-- ENTRIES SHOWN follows --
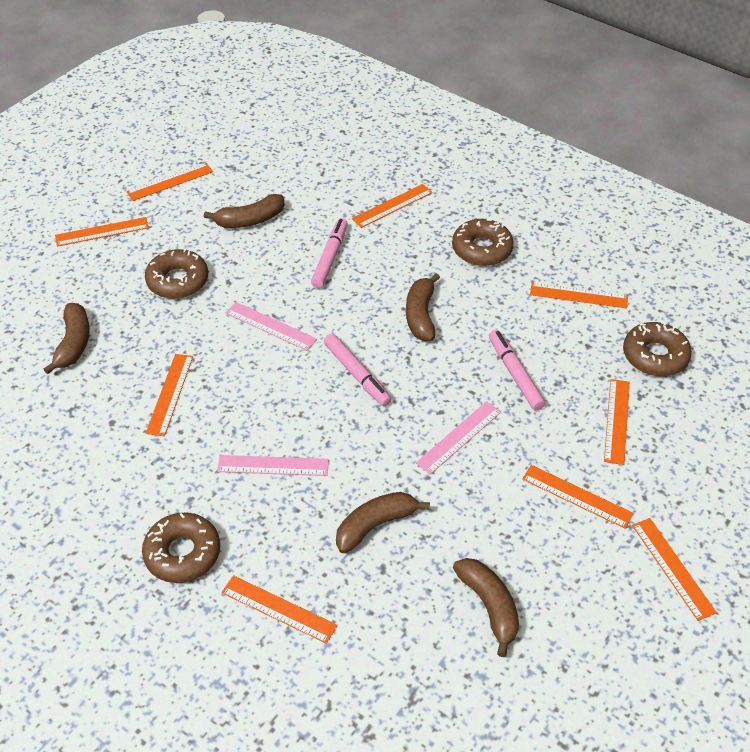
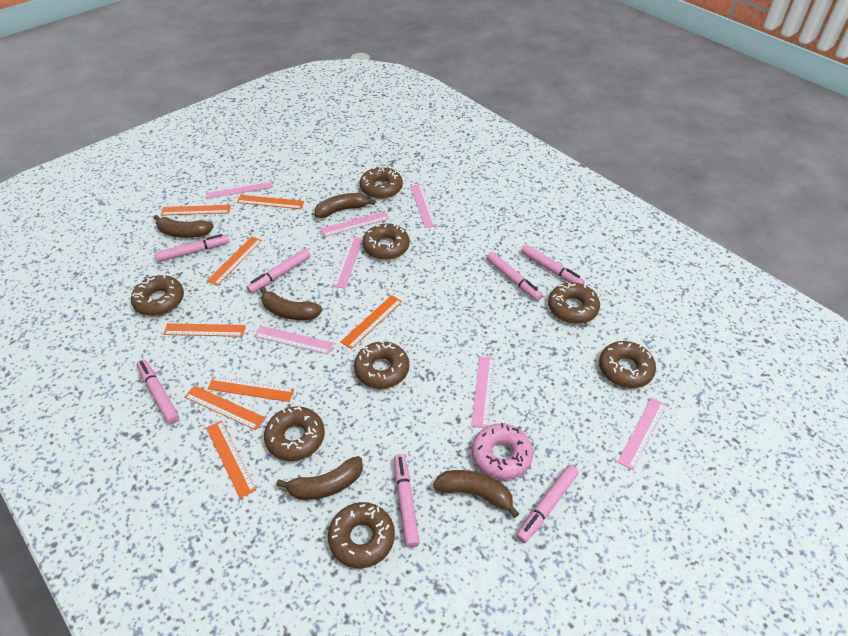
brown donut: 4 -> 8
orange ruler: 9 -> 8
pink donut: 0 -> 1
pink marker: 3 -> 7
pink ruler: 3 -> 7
-- ENTRIES SHOWN concluded --
-- ENTRIES SHOWN follows --
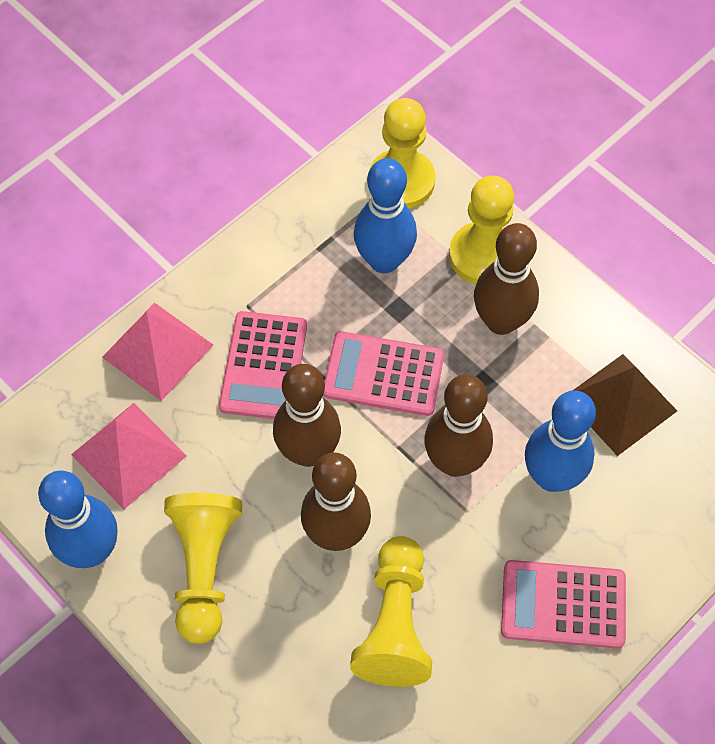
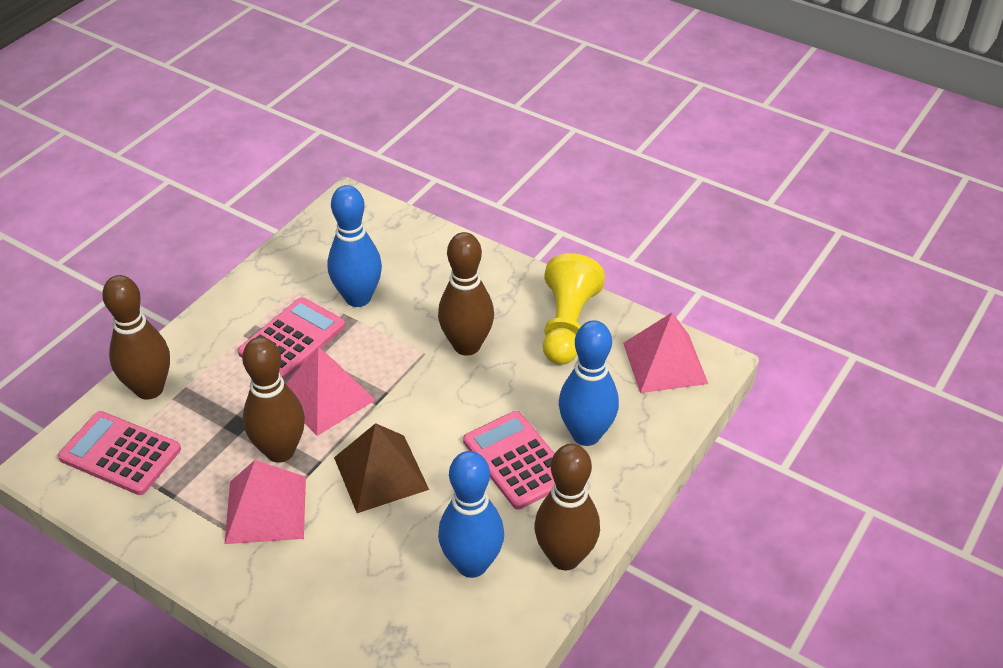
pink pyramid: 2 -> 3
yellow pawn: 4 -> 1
-- ENTRIES SHOWN concluded --
-- ENTRIES SHOWN follows --
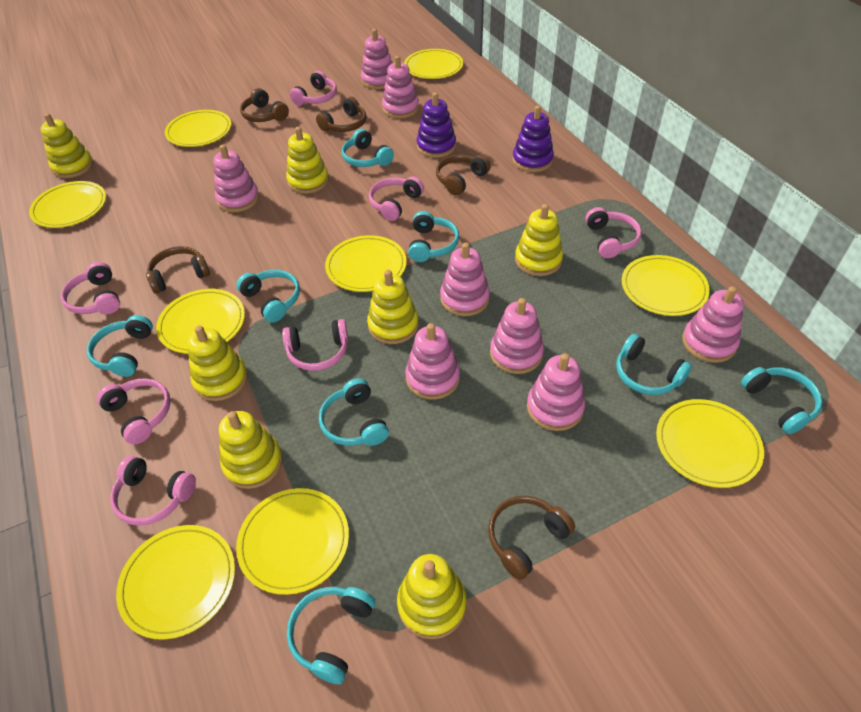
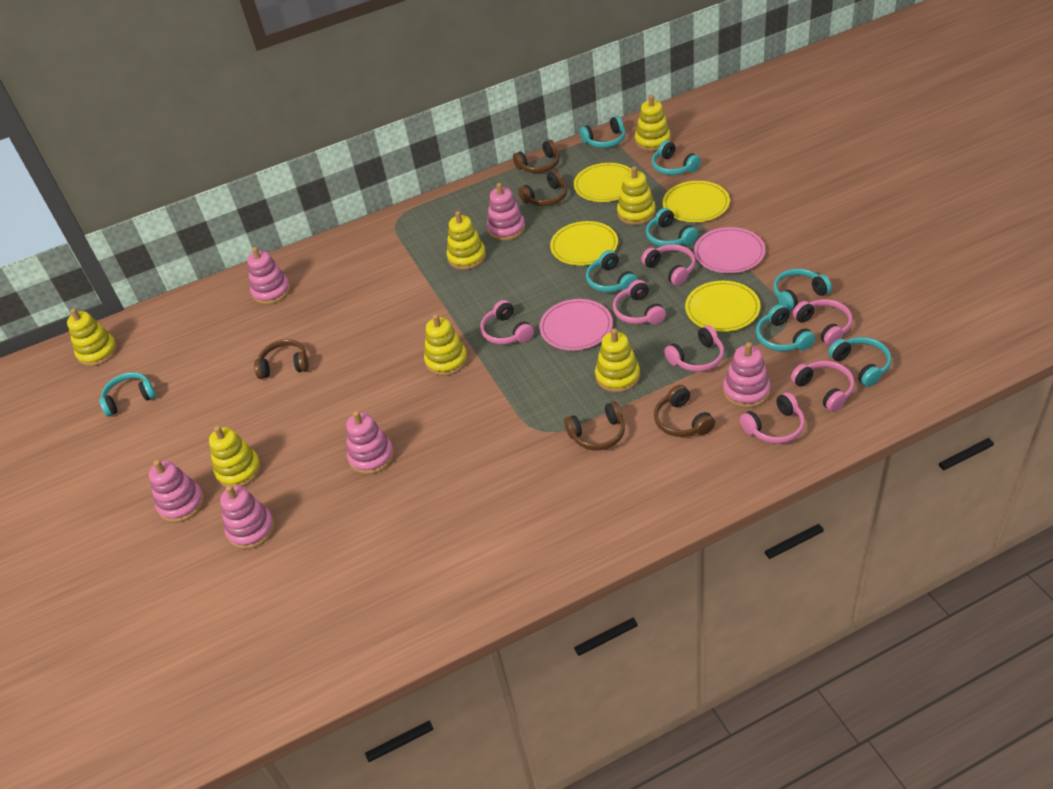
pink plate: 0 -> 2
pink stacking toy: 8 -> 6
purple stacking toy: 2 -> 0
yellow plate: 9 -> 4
-- ENTRIES SHOWN concluded --
= HOW TO COMPLETE THIS TASK =
Give back, exactly as written, the stretch from the line with "pink plate: 0 -> 2" through the line with "yellow plate: 9 -> 4", and no other lines from the records above.

= SOLUTION =
pink plate: 0 -> 2
pink stacking toy: 8 -> 6
purple stacking toy: 2 -> 0
yellow plate: 9 -> 4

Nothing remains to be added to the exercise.